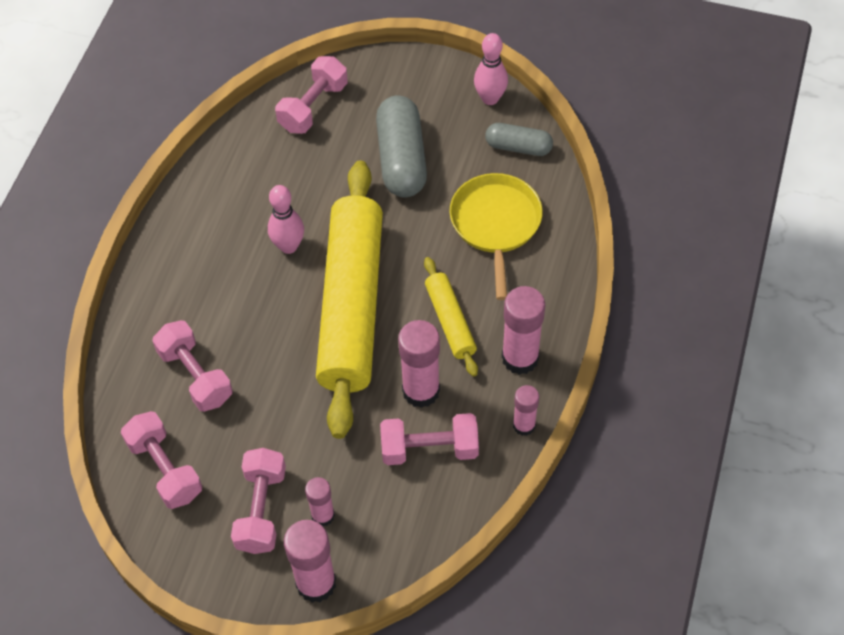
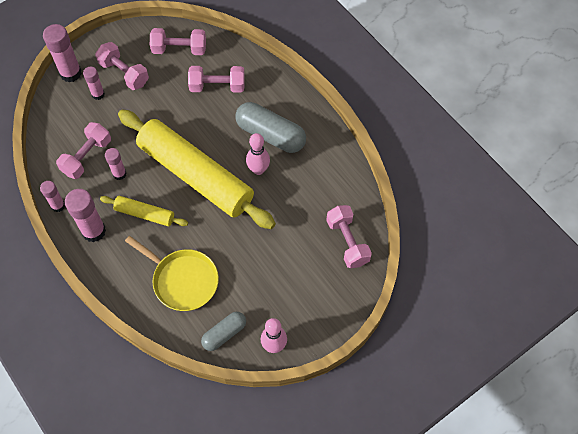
camera: 125 degrees right, 5 degrees up
(401, 159) = (269, 263): grey capsule -> grey capsule (270, 135)
(421, 391) = (119, 174): pink glue stick -> pink glue stick, size x0.59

What you are asked to do = Every line of the listing is to be retyped exactly; pictures stay out.

Result =
camera: 125 degrees right, 5 degrees up
(401, 159) = (269, 263): grey capsule -> grey capsule (270, 135)
(421, 391) = (119, 174): pink glue stick -> pink glue stick, size x0.59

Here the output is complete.